Could you transcribe each entry below exactly, minus the images?

───── Raw data ─────

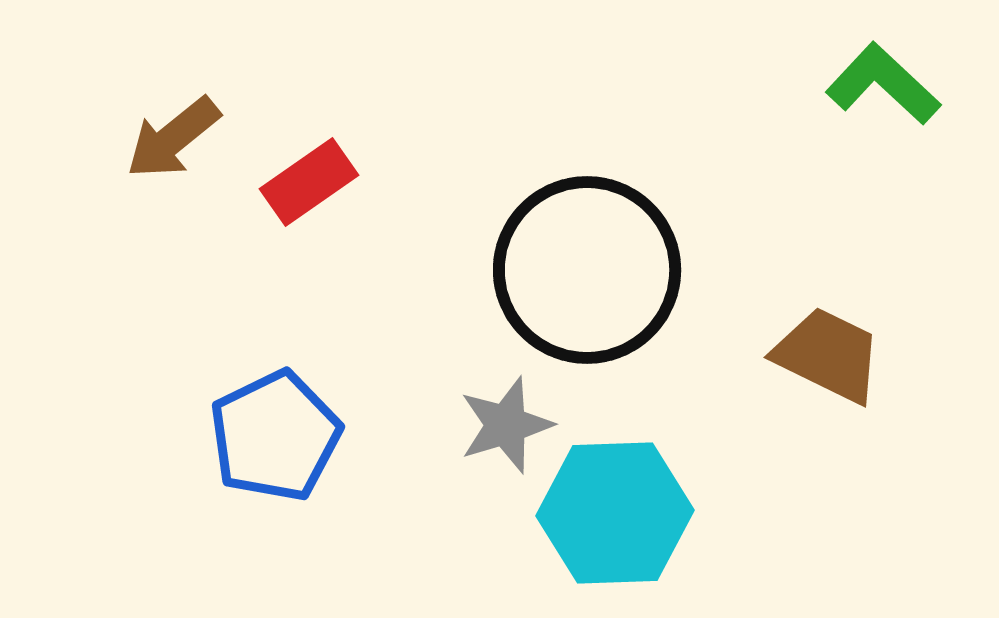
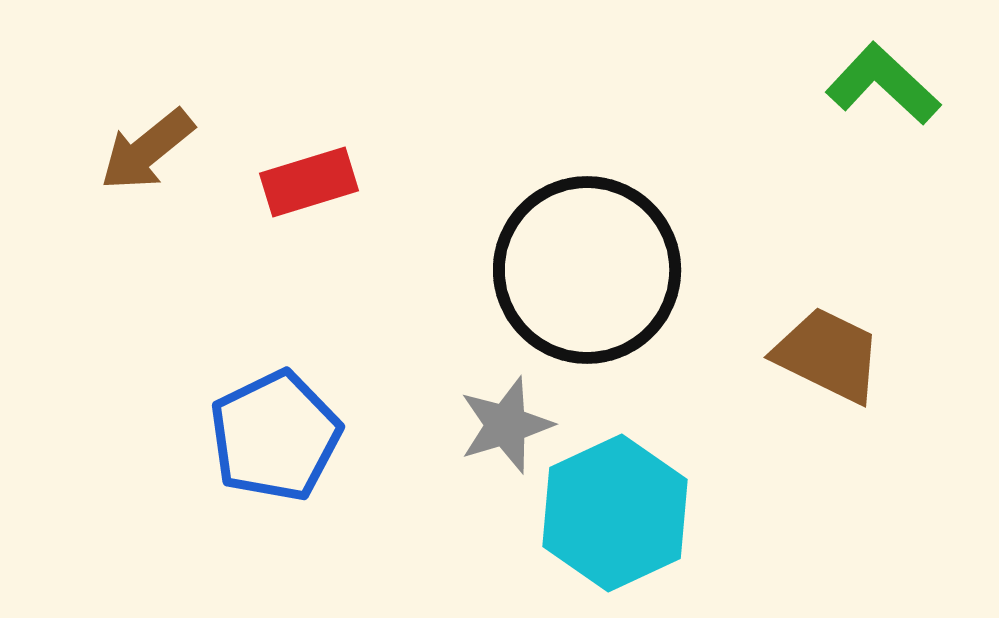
brown arrow: moved 26 px left, 12 px down
red rectangle: rotated 18 degrees clockwise
cyan hexagon: rotated 23 degrees counterclockwise
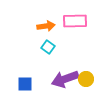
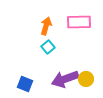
pink rectangle: moved 4 px right, 1 px down
orange arrow: rotated 66 degrees counterclockwise
cyan square: rotated 16 degrees clockwise
blue square: rotated 21 degrees clockwise
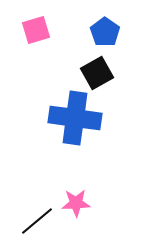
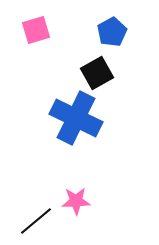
blue pentagon: moved 7 px right; rotated 8 degrees clockwise
blue cross: moved 1 px right; rotated 18 degrees clockwise
pink star: moved 2 px up
black line: moved 1 px left
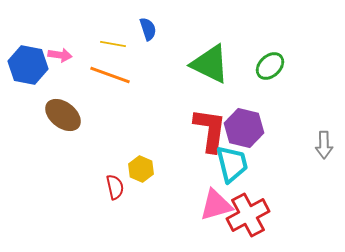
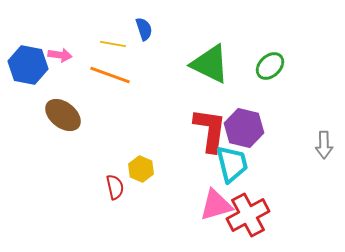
blue semicircle: moved 4 px left
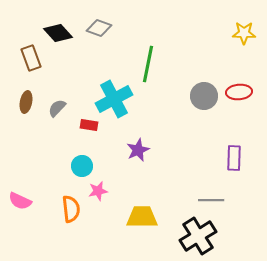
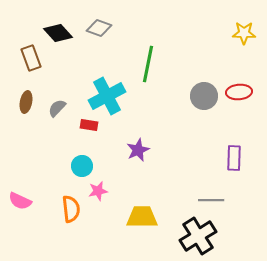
cyan cross: moved 7 px left, 3 px up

─────

Answer:
brown arrow: moved 26 px left, 12 px down
red rectangle: rotated 18 degrees clockwise
cyan hexagon: rotated 23 degrees counterclockwise
pink rectangle: moved 4 px right, 1 px down
orange arrow: rotated 66 degrees counterclockwise
cyan square: rotated 16 degrees clockwise
blue square: rotated 21 degrees clockwise
blue pentagon: moved 7 px right; rotated 8 degrees clockwise
blue cross: moved 1 px right; rotated 18 degrees clockwise
pink star: moved 2 px up
black line: moved 1 px left
blue semicircle: moved 4 px left
cyan cross: moved 7 px left, 3 px up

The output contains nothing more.